◆ YOUR INSTRUCTIONS: The lines from the beginning of the records below through the one holding "red ellipse: (142, 79) -> (225, 208), moved" are to be copied exactly; leave the pictures out.

◆ RECORD EXCERPTS:
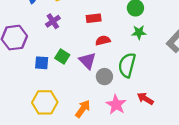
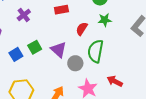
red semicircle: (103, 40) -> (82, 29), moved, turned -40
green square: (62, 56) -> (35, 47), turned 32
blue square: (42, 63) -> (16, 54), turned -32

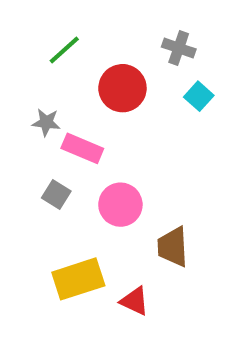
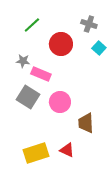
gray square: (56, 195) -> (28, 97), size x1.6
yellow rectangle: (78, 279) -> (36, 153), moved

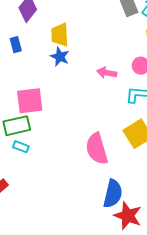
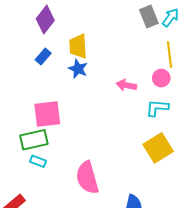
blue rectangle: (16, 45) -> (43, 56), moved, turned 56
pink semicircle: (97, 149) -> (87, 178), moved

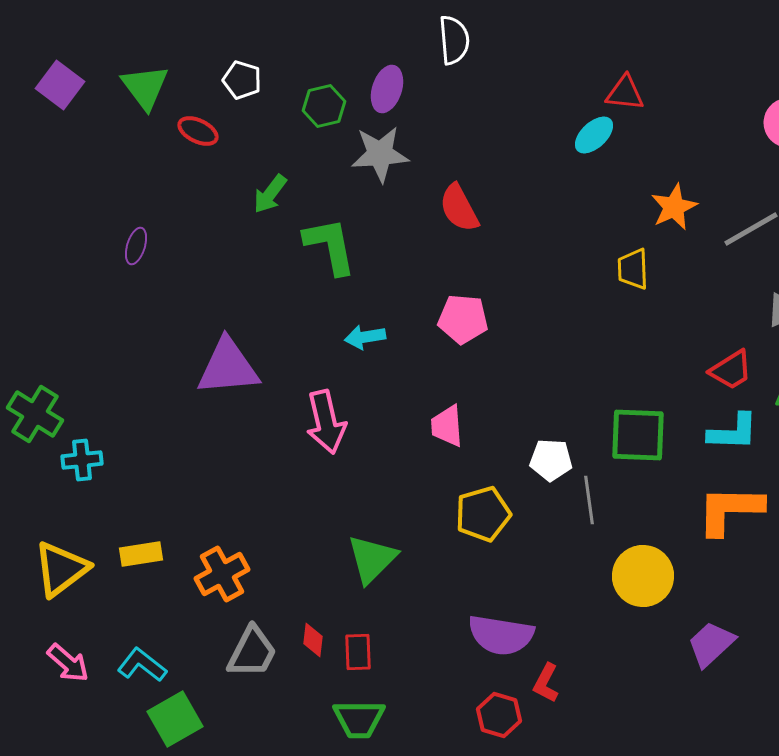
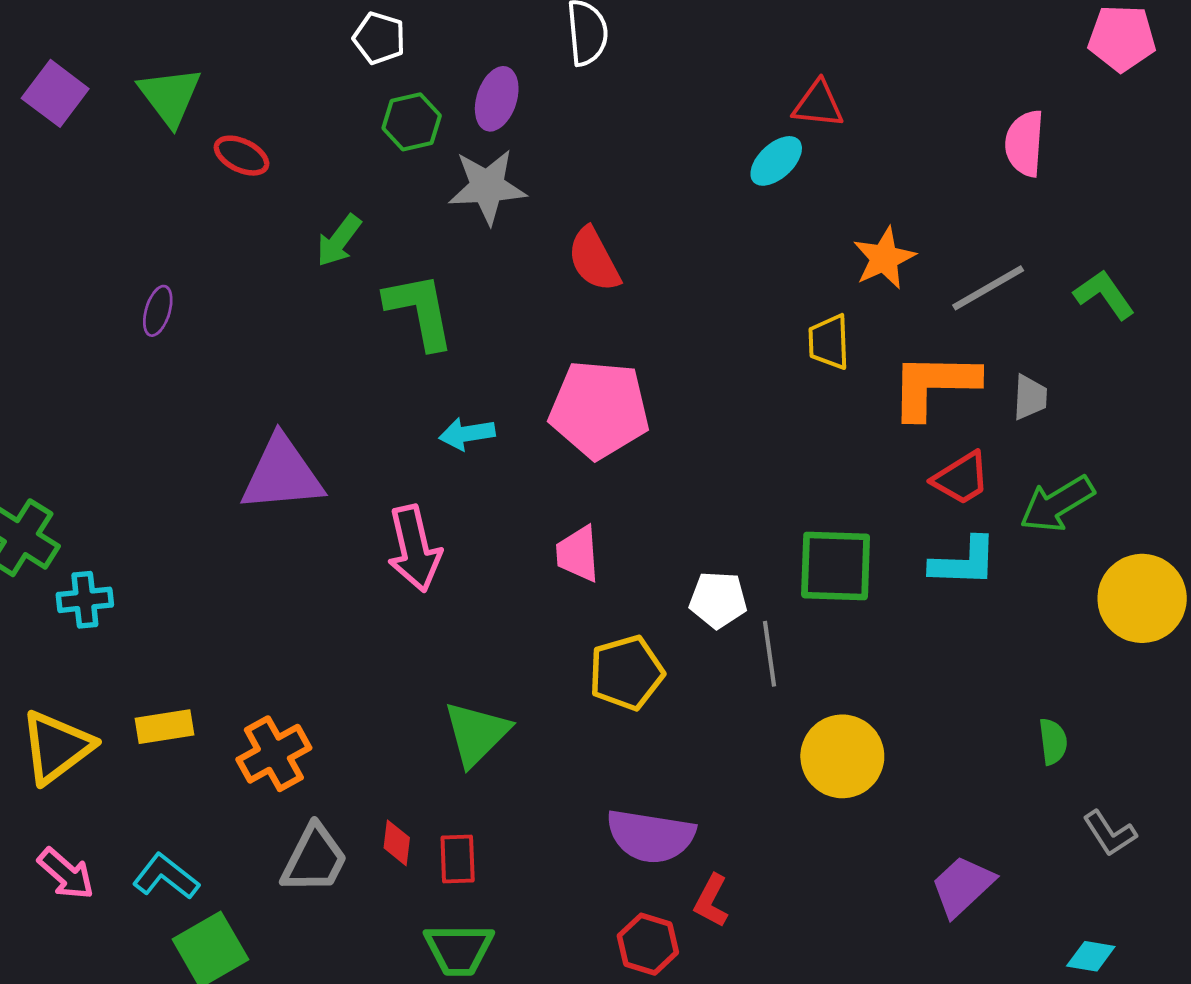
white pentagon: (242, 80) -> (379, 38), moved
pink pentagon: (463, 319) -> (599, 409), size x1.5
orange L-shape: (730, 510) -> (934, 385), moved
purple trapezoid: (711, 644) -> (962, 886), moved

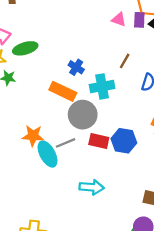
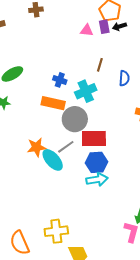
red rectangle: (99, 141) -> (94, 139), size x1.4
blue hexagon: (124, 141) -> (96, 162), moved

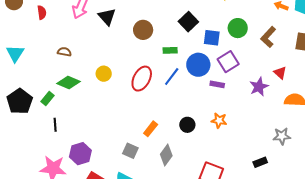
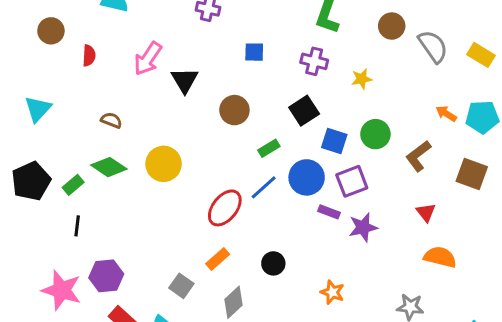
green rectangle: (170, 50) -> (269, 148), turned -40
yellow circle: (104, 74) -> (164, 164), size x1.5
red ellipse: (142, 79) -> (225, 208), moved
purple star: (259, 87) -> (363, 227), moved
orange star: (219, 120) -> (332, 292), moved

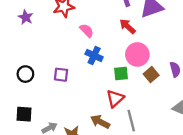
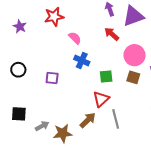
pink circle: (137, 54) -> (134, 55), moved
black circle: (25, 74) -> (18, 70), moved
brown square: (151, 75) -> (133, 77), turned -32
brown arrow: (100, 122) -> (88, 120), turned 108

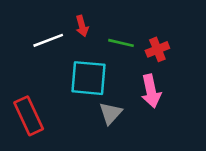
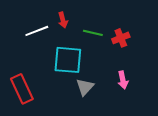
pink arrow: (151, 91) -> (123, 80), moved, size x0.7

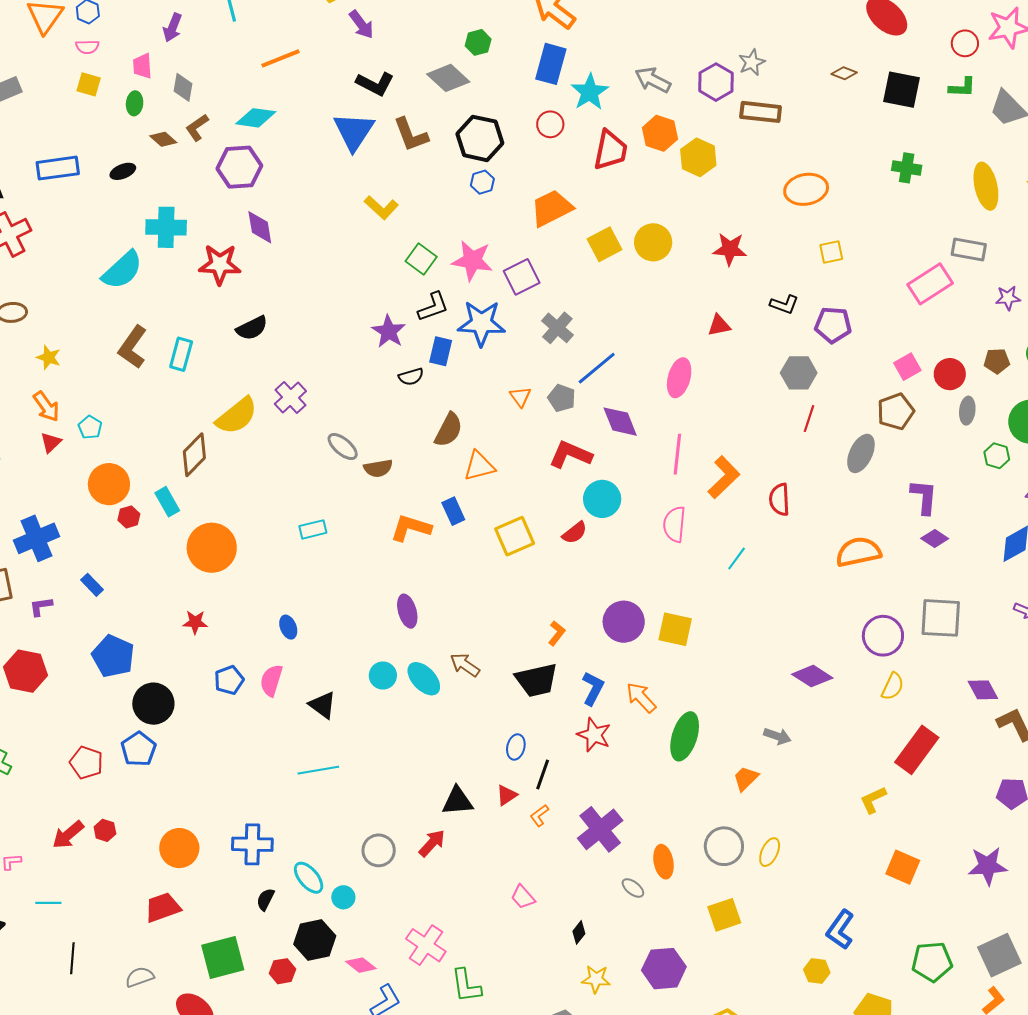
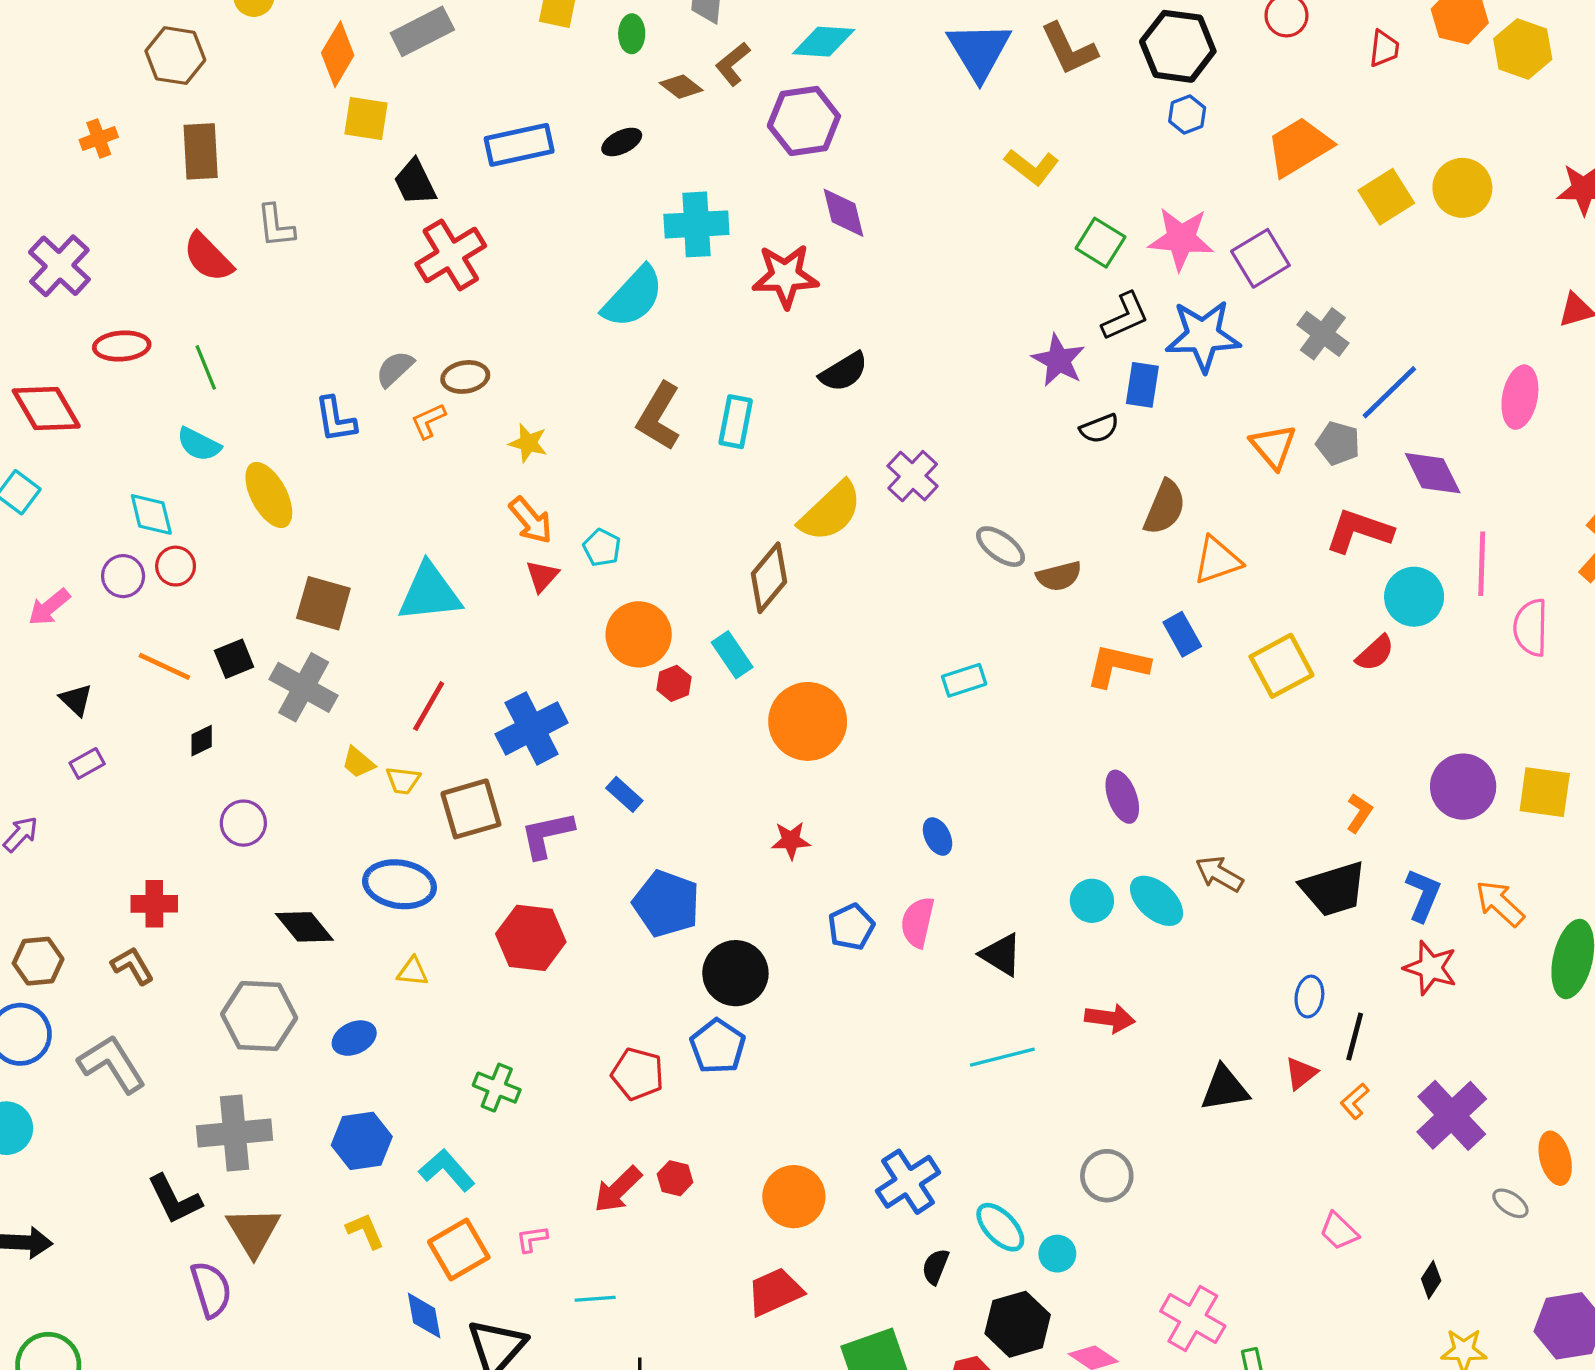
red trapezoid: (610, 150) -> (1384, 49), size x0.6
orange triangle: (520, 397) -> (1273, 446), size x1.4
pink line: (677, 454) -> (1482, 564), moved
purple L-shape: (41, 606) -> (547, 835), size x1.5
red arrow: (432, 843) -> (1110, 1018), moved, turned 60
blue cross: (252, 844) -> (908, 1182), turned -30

◆ TASK SOLUTION:
red semicircle: (103, 40) -> (82, 29), moved, turned -40
green square: (62, 56) -> (35, 47), turned 32
blue square: (42, 63) -> (16, 54), turned -32

gray square: (56, 195) -> (28, 97), size x1.6
yellow rectangle: (78, 279) -> (36, 153), moved

blue rectangle: (16, 45) -> (43, 56), moved, turned 56
pink semicircle: (97, 149) -> (87, 178), moved

white pentagon: (242, 80) -> (379, 38), moved
pink pentagon: (463, 319) -> (599, 409), size x1.5
orange L-shape: (730, 510) -> (934, 385), moved
purple trapezoid: (711, 644) -> (962, 886), moved

red rectangle: (99, 141) -> (94, 139), size x1.4
blue hexagon: (124, 141) -> (96, 162), moved

green rectangle: (170, 50) -> (269, 148), turned -40
yellow circle: (104, 74) -> (164, 164), size x1.5
red ellipse: (142, 79) -> (225, 208), moved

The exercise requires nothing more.